Find the string "green" in the data, then copy every line where it is found.
* * * * *
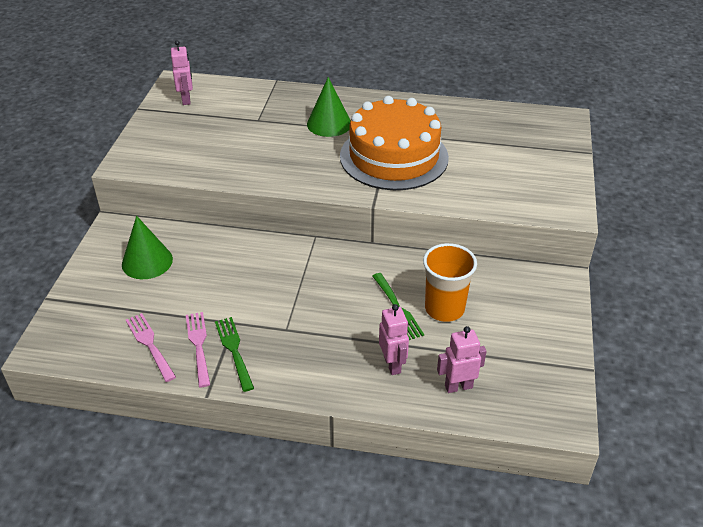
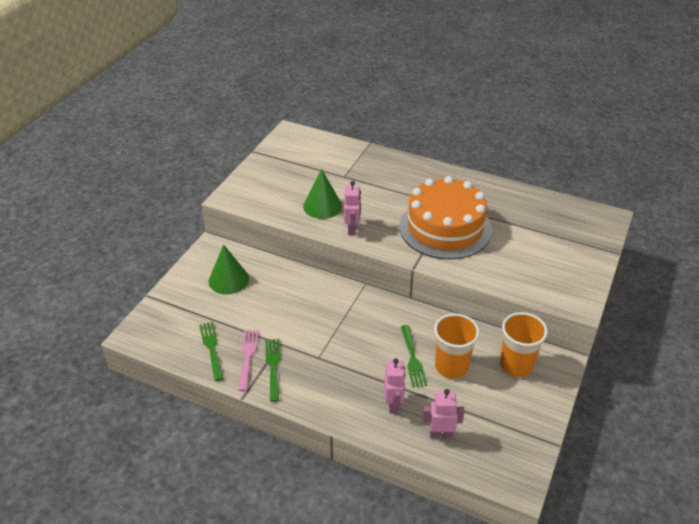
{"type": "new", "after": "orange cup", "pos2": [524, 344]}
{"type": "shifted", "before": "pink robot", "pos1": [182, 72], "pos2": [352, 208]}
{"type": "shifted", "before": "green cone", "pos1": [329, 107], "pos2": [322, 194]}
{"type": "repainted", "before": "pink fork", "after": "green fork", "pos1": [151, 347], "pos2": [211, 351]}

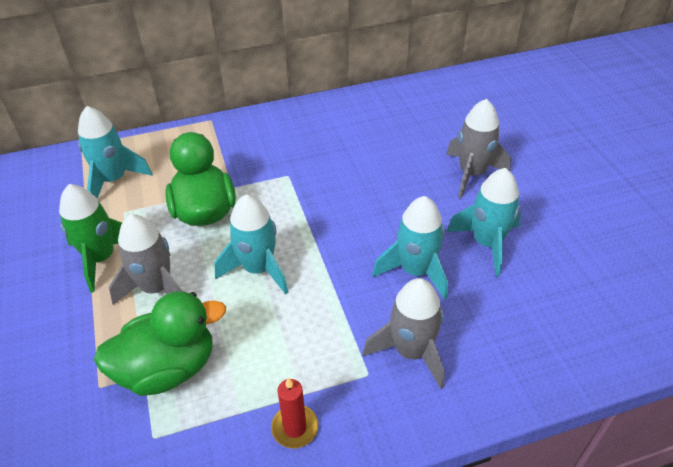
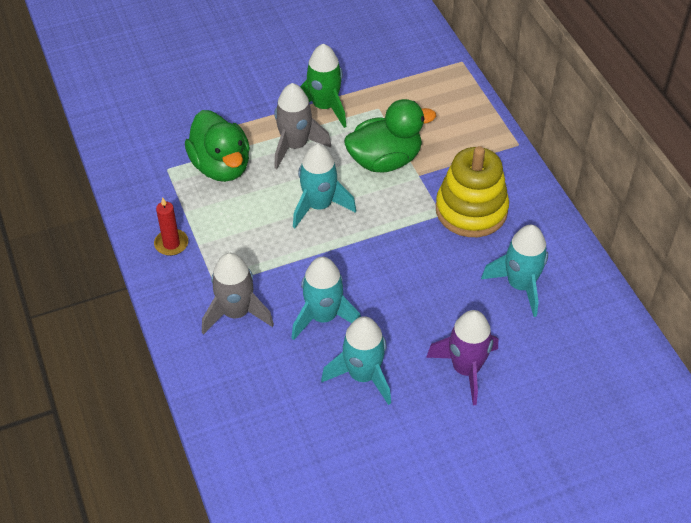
{"type": "new", "after": "yellow stacking toy", "pos2": [472, 191]}
{"type": "shifted", "before": "turquoise rocket", "pos1": [115, 152], "pos2": [514, 271]}
{"type": "repainted", "before": "grey rocket", "after": "purple rocket", "pos1": [478, 148], "pos2": [462, 358]}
* * * * *
## Task output
{"type": "shifted", "before": "green cone", "pos1": [329, 107], "pos2": [322, 194]}
{"type": "repainted", "before": "pink fork", "after": "green fork", "pos1": [151, 347], "pos2": [211, 351]}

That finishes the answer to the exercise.